Requirement: Starting with the line that contains "P1 pin 2: GND -> VSW", write out each line through the end of the listing, unchanged. Output nothing else.
= = = = = = =
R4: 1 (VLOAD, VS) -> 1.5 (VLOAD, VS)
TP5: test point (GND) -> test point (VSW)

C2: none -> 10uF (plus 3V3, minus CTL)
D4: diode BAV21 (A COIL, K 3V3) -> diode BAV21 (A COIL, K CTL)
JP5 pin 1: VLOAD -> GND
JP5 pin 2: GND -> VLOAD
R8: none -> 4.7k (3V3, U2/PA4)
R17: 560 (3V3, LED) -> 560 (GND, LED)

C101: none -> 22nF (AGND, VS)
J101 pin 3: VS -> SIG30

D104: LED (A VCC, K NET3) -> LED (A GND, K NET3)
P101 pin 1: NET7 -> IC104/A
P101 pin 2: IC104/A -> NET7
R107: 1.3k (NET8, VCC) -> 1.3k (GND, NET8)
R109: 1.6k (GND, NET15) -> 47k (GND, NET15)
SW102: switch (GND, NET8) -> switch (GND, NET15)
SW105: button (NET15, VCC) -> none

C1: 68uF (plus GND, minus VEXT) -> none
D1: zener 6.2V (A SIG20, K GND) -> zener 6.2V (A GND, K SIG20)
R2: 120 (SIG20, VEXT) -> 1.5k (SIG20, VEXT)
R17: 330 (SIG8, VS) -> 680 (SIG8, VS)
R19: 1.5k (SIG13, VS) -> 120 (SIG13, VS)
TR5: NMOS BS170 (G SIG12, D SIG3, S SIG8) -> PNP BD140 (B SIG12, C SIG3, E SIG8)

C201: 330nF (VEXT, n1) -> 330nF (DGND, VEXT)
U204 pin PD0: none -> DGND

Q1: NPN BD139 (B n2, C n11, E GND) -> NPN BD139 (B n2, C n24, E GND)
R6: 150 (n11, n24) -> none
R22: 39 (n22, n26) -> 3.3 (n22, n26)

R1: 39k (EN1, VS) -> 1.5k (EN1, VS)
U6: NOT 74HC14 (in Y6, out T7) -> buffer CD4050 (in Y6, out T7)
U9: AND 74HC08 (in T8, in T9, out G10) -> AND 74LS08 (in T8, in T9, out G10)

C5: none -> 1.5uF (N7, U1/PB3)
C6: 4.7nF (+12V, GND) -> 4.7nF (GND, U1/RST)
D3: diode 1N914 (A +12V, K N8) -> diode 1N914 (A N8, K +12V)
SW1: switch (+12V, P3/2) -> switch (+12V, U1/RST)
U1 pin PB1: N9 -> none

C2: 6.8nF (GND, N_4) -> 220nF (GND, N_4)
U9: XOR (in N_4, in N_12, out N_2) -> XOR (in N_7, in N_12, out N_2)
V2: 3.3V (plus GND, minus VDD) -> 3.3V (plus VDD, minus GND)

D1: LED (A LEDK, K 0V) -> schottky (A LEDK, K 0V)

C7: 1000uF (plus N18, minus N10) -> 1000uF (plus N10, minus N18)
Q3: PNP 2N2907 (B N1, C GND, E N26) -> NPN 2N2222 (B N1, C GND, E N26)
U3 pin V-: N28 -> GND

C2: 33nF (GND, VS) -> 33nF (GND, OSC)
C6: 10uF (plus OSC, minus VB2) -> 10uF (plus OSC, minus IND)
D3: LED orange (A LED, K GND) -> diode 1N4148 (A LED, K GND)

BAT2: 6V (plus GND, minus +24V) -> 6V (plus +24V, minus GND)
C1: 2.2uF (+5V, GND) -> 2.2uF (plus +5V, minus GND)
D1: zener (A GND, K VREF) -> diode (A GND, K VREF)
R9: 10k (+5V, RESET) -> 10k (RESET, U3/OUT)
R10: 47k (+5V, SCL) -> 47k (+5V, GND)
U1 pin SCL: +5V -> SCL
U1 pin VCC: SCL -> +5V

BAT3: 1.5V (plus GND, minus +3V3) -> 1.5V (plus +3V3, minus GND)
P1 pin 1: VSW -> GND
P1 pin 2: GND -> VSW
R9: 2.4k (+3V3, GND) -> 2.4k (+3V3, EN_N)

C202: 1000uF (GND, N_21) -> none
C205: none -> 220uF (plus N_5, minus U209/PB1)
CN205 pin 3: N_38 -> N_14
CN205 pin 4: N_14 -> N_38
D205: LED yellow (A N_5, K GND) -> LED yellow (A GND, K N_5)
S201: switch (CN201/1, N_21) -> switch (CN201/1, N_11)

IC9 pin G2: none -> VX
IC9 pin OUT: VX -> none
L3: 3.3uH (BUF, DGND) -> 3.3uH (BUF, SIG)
= = = = = = =
Reply:
P1 pin 2: GND -> VSW
R9: 2.4k (+3V3, GND) -> 2.4k (+3V3, EN_N)

C202: 1000uF (GND, N_21) -> none
C205: none -> 220uF (plus N_5, minus U209/PB1)
CN205 pin 3: N_38 -> N_14
CN205 pin 4: N_14 -> N_38
D205: LED yellow (A N_5, K GND) -> LED yellow (A GND, K N_5)
S201: switch (CN201/1, N_21) -> switch (CN201/1, N_11)

IC9 pin G2: none -> VX
IC9 pin OUT: VX -> none
L3: 3.3uH (BUF, DGND) -> 3.3uH (BUF, SIG)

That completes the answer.